Problem statement
Work out how many lines of this material hold the word "moved". Write only that number.

[[ Record excerpts open ]]

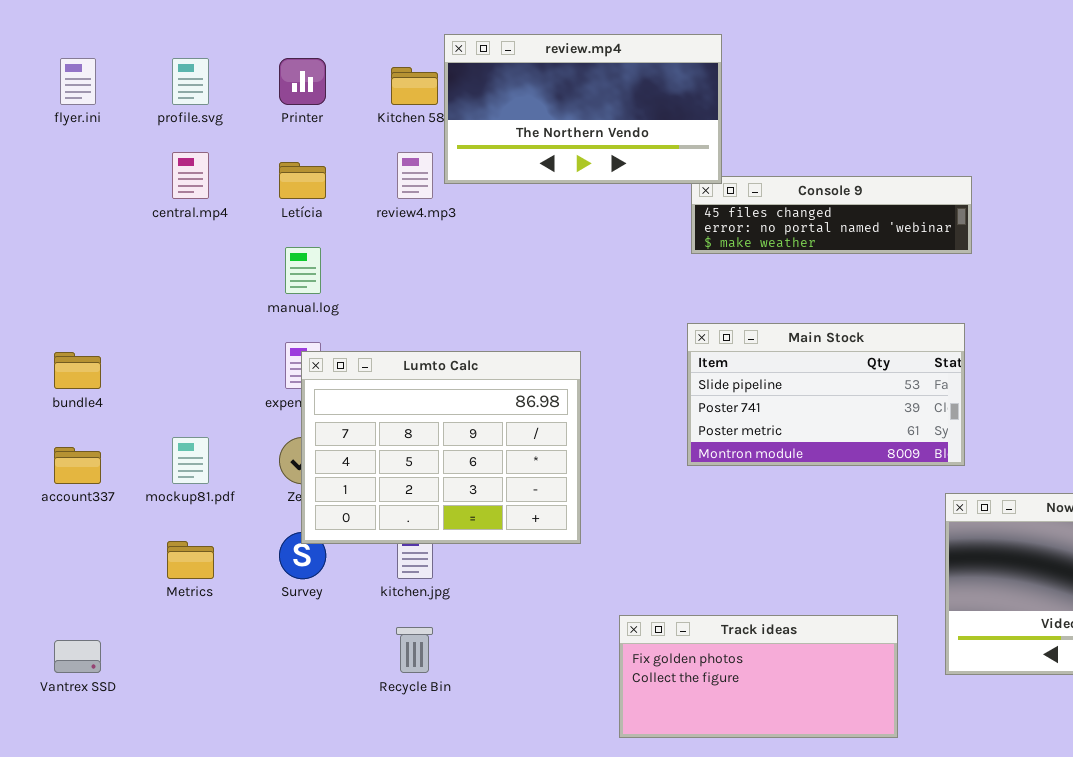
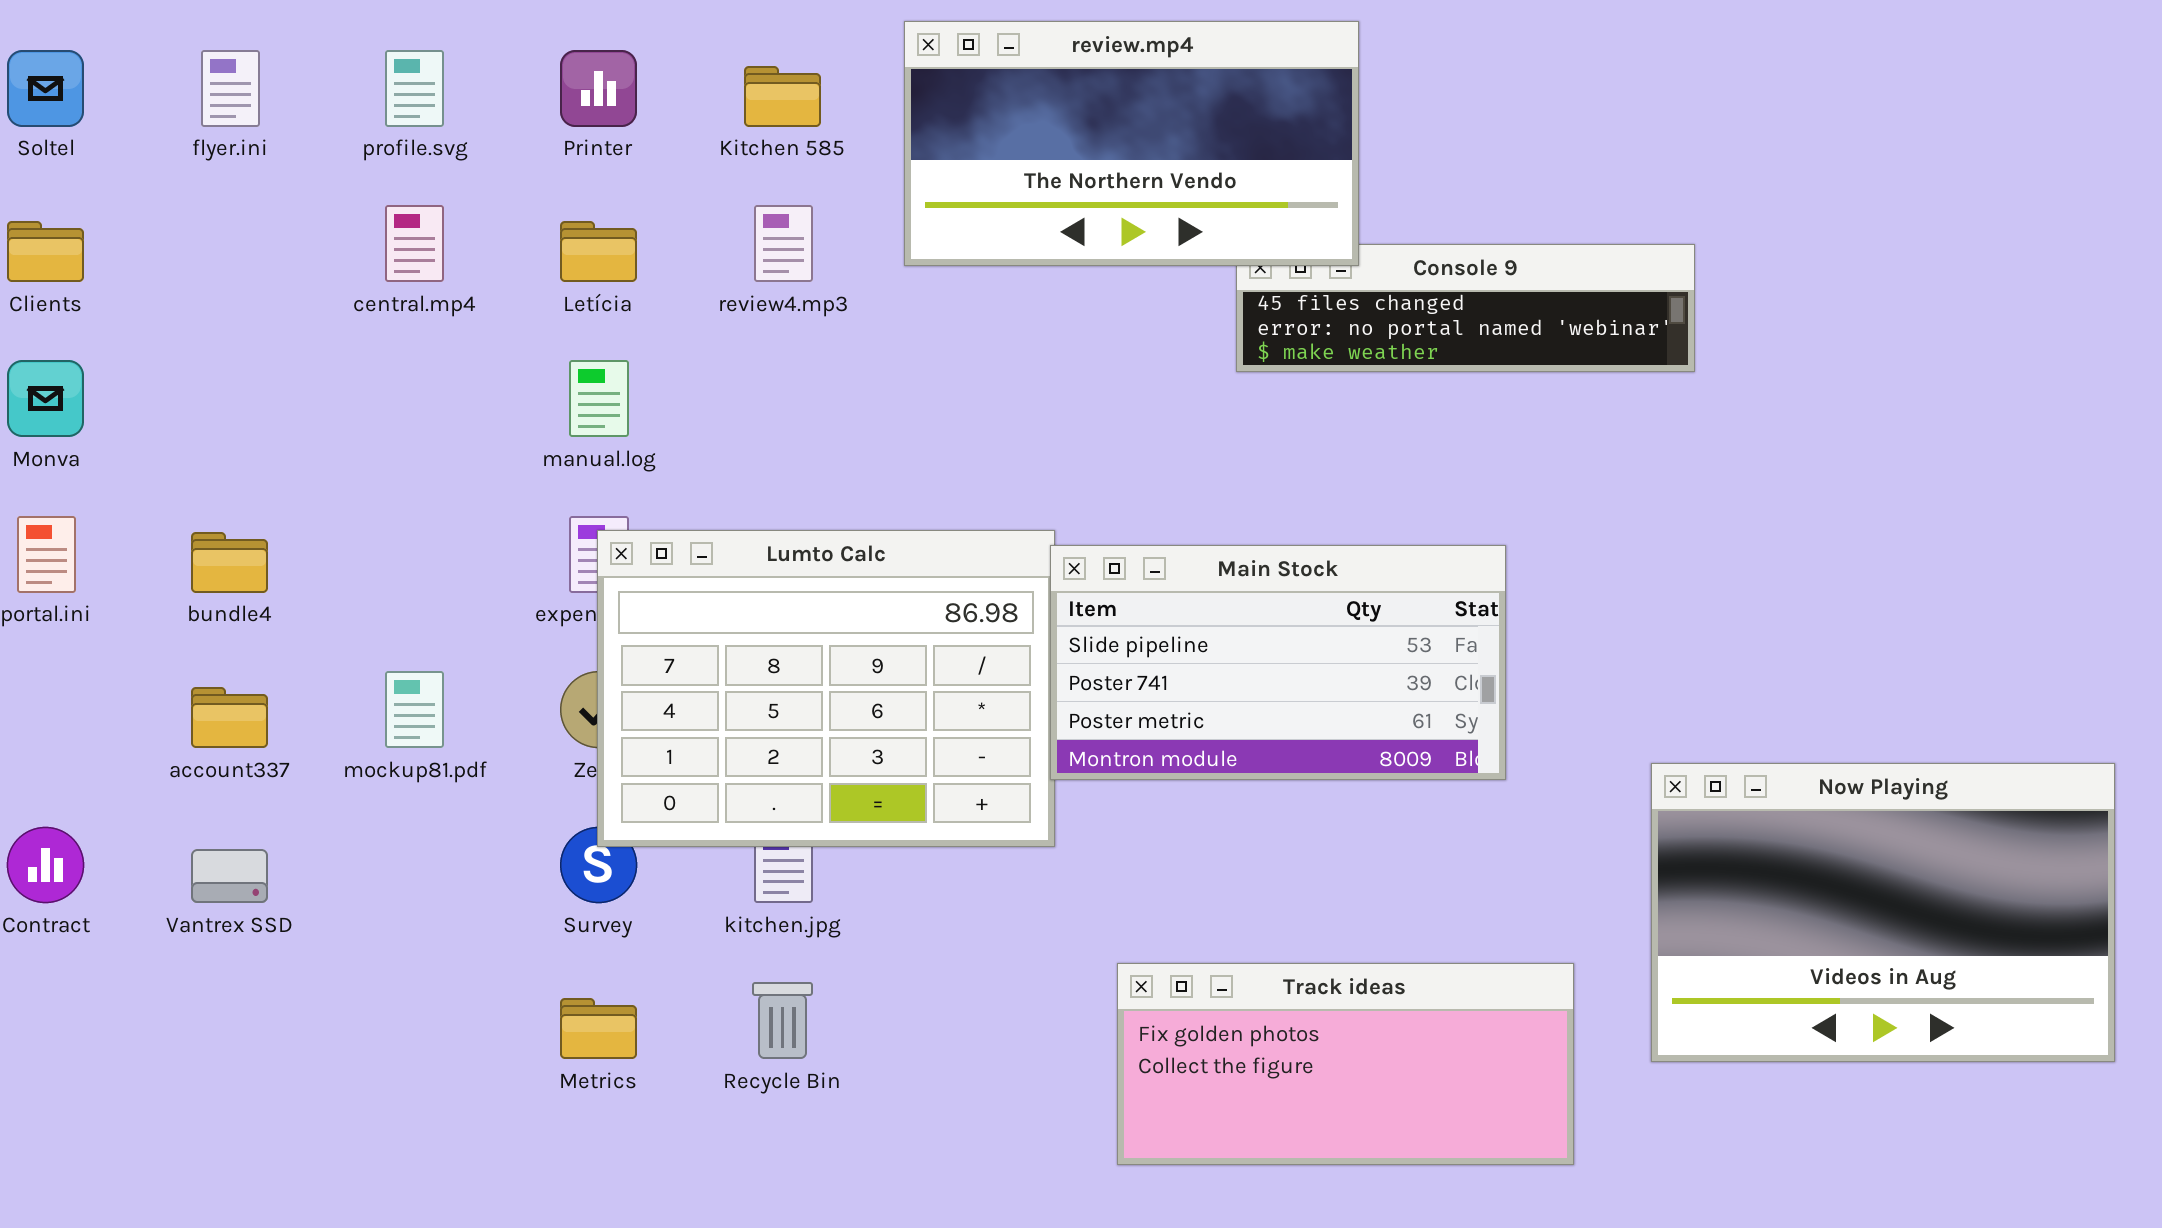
review.mp4: [444,34,722,184] -> [904,21,1359,266], moved
Main Stock: [687,323,965,466] -> [1050,545,1506,780], moved
Metrics: [167,541,214,579] -> [560,998,637,1059], moved
Vantrex SSD: [54,640,101,673] -> [191,849,268,903], moved

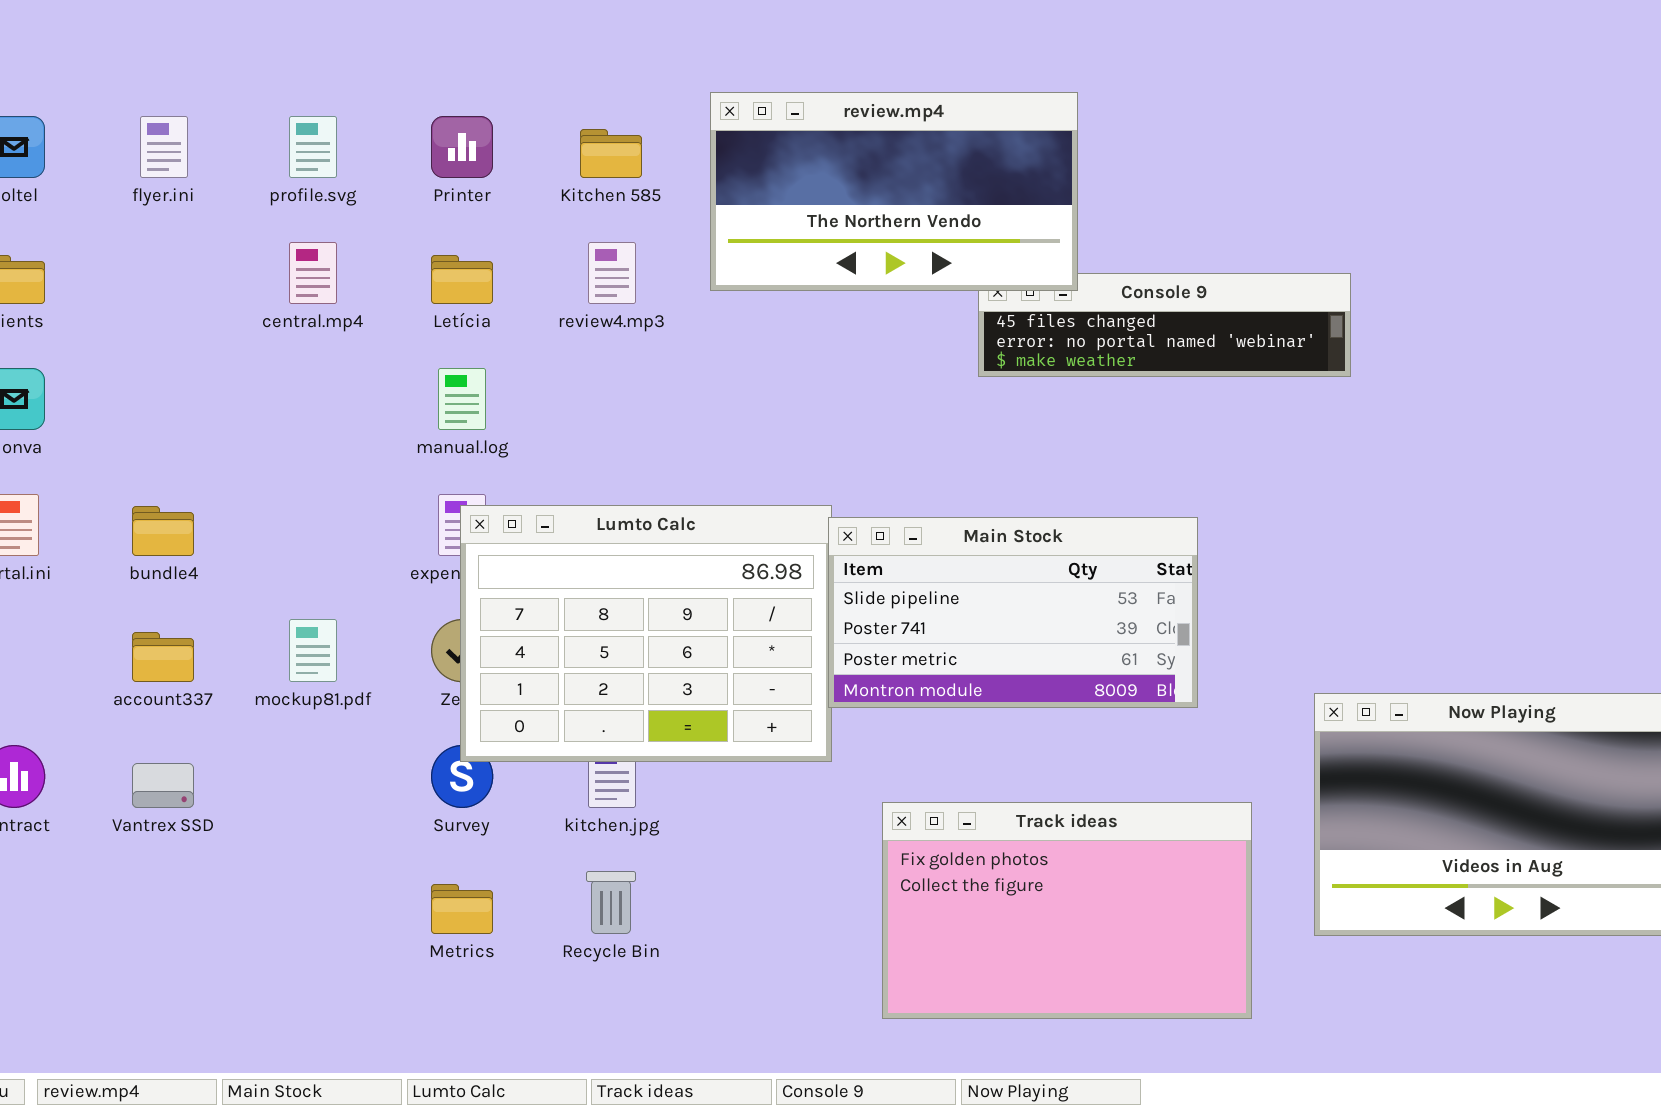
Track ideas: [1117,963,1574,1165] -> [882,802,1252,1019], resized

[[ Record excerpts closed ]]

Response below
4